**TASK OBJECTIVE:**
Write the data out again exactly, dropping any images it holds.

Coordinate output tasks
- - -
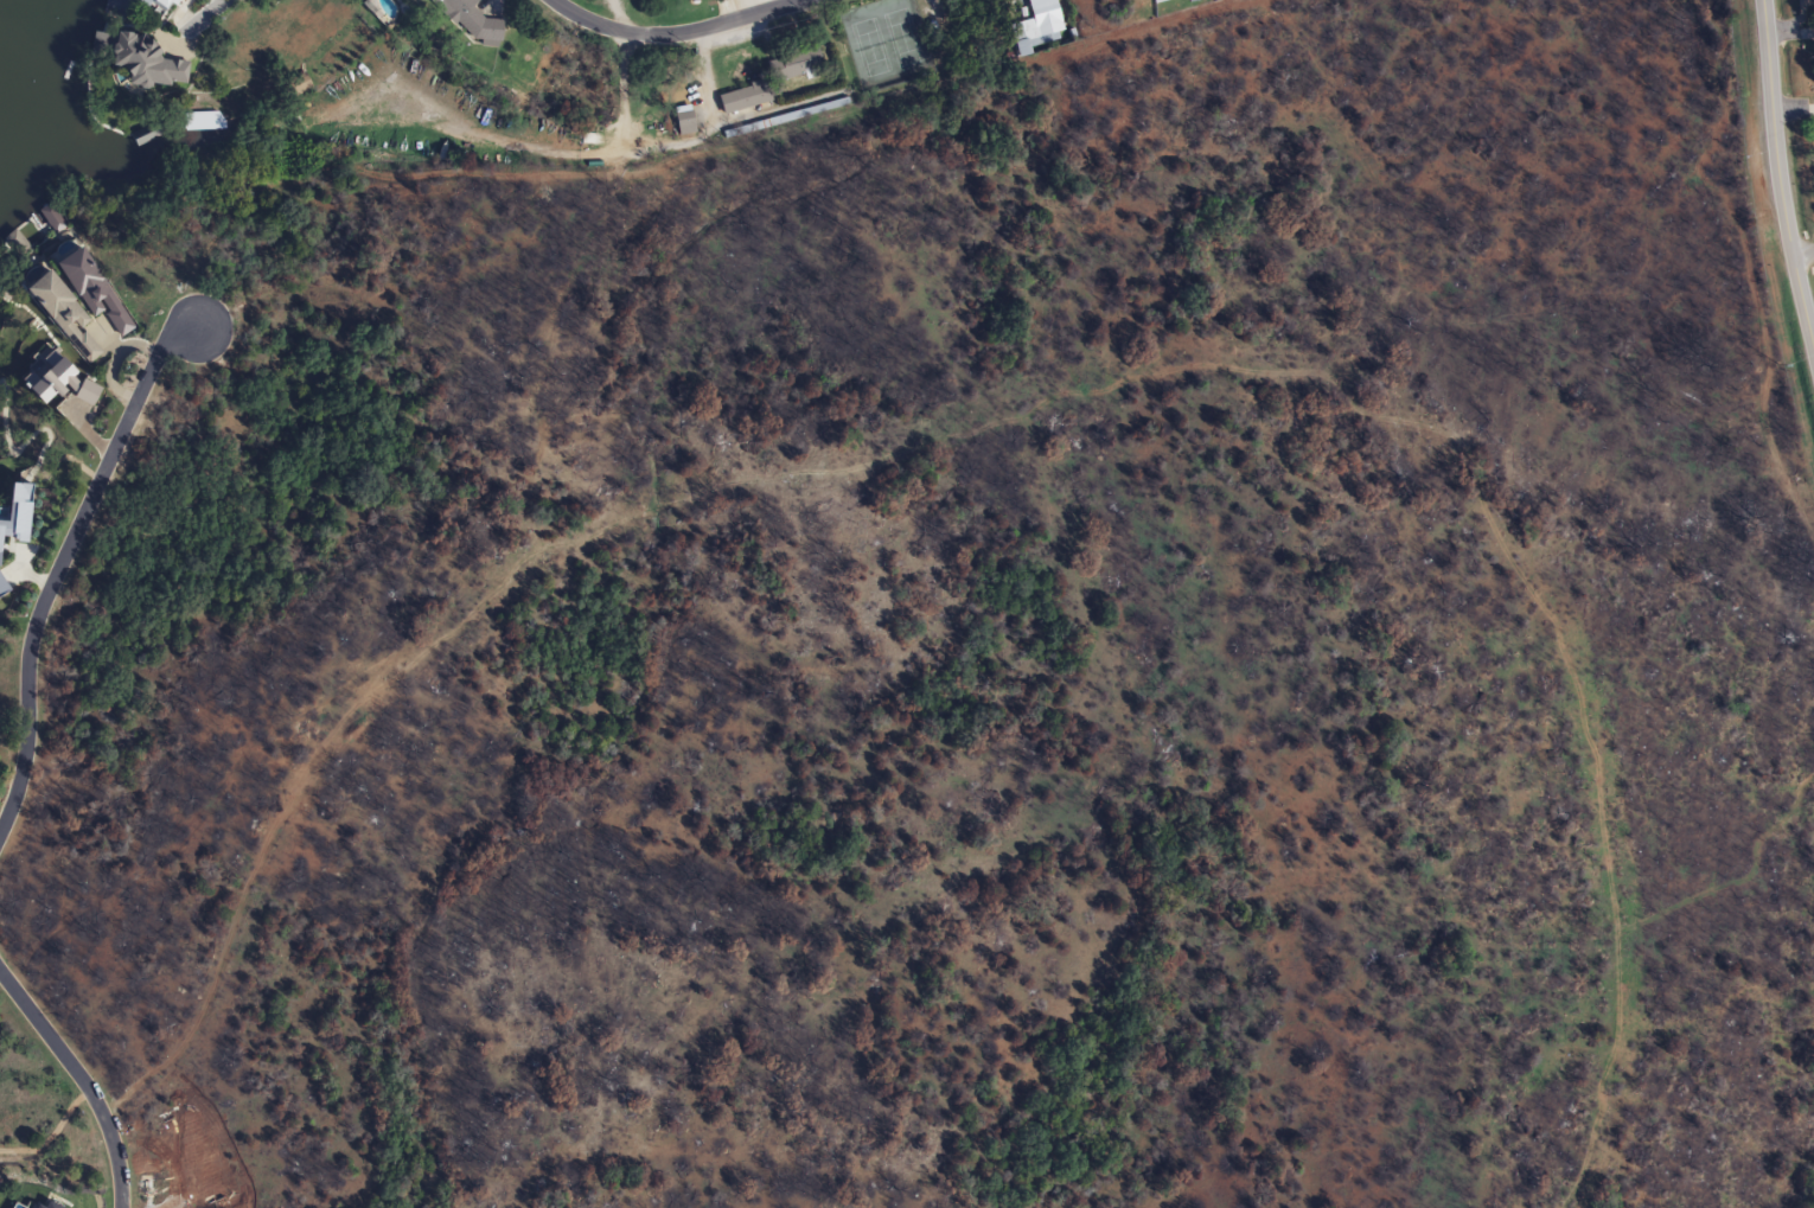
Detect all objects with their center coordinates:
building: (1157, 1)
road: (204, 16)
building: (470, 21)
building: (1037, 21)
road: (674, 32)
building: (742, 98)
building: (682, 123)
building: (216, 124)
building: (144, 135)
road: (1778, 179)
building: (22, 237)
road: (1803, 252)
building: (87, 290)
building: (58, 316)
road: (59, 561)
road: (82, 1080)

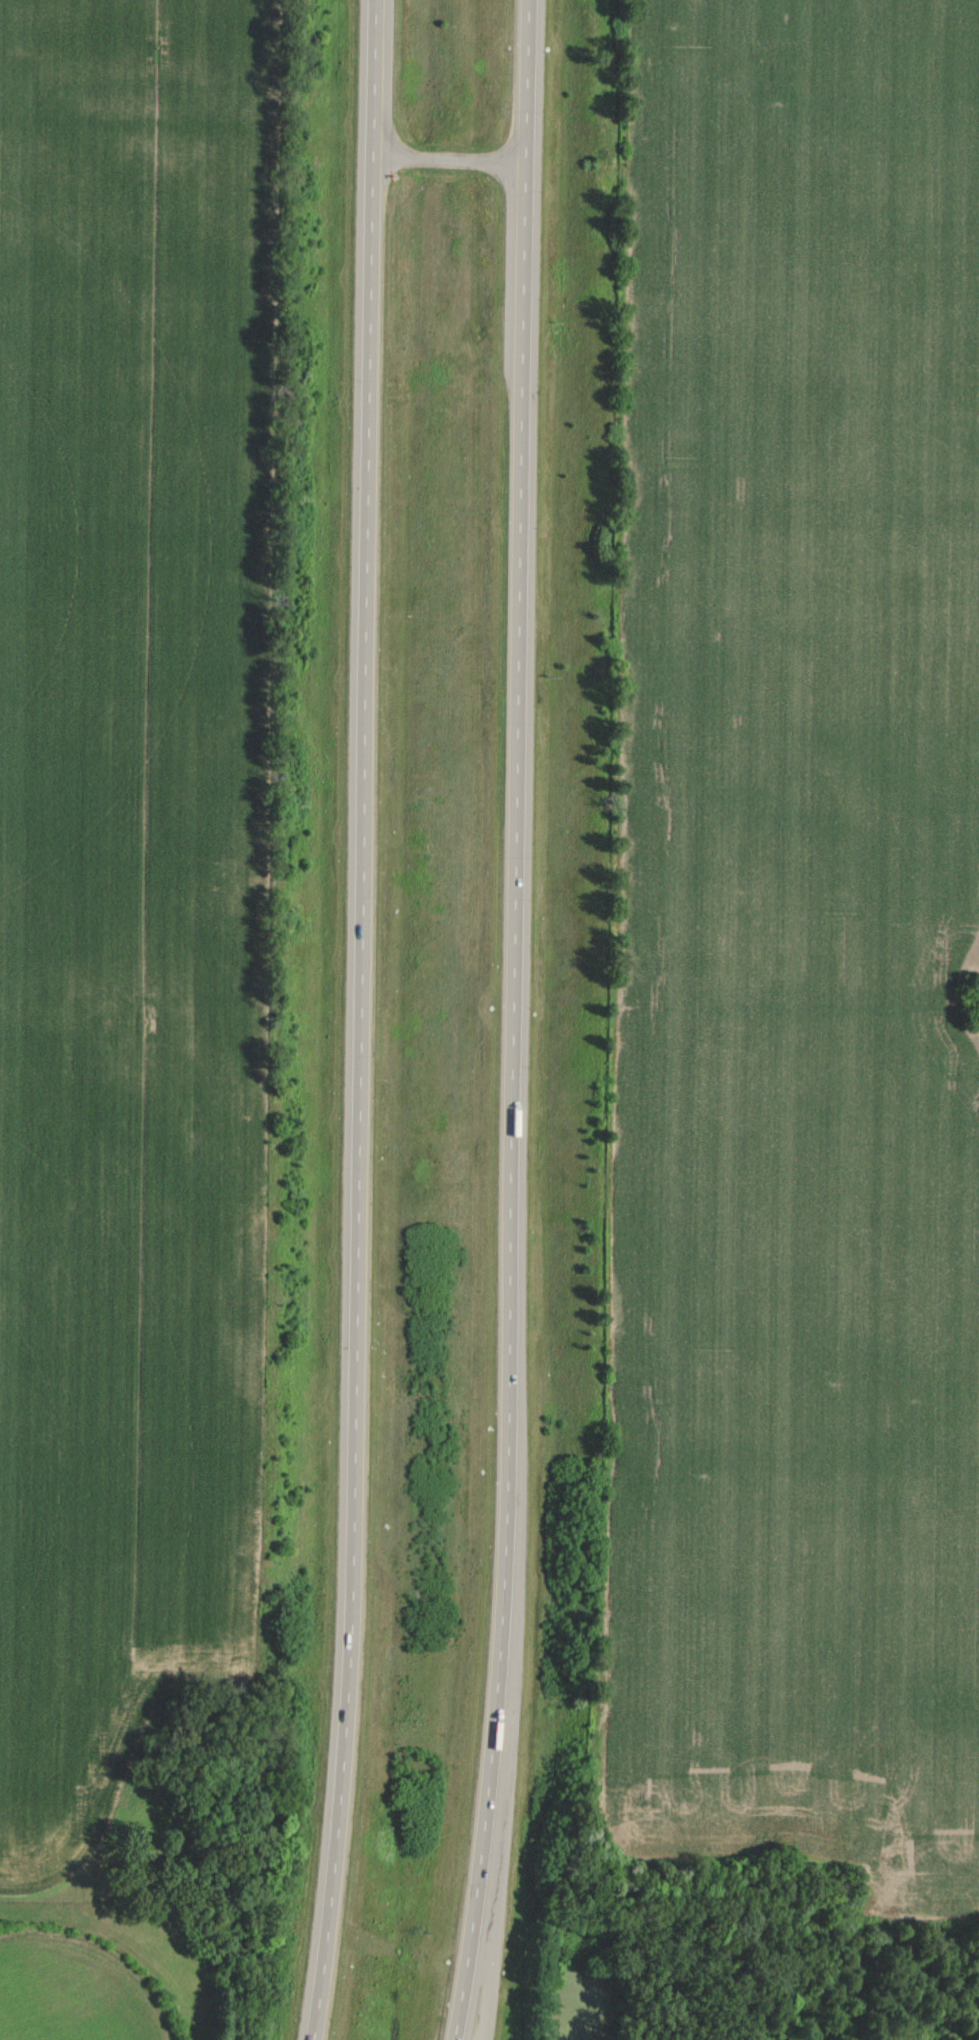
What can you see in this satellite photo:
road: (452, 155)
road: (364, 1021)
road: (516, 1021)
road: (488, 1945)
- - -
**EXPECTED ANSWER:**
Detect all objects with their center coordinates:
building: (1157, 1)
road: (204, 16)
building: (470, 21)
building: (1037, 21)
road: (674, 32)
building: (742, 98)
building: (682, 123)
building: (216, 124)
building: (144, 135)
road: (1778, 179)
building: (22, 237)
road: (1803, 252)
building: (87, 290)
building: (58, 316)
road: (59, 561)
road: (82, 1080)

What can you see in this satellite photo:
road: (452, 155)
road: (364, 1021)
road: (516, 1021)
road: (488, 1945)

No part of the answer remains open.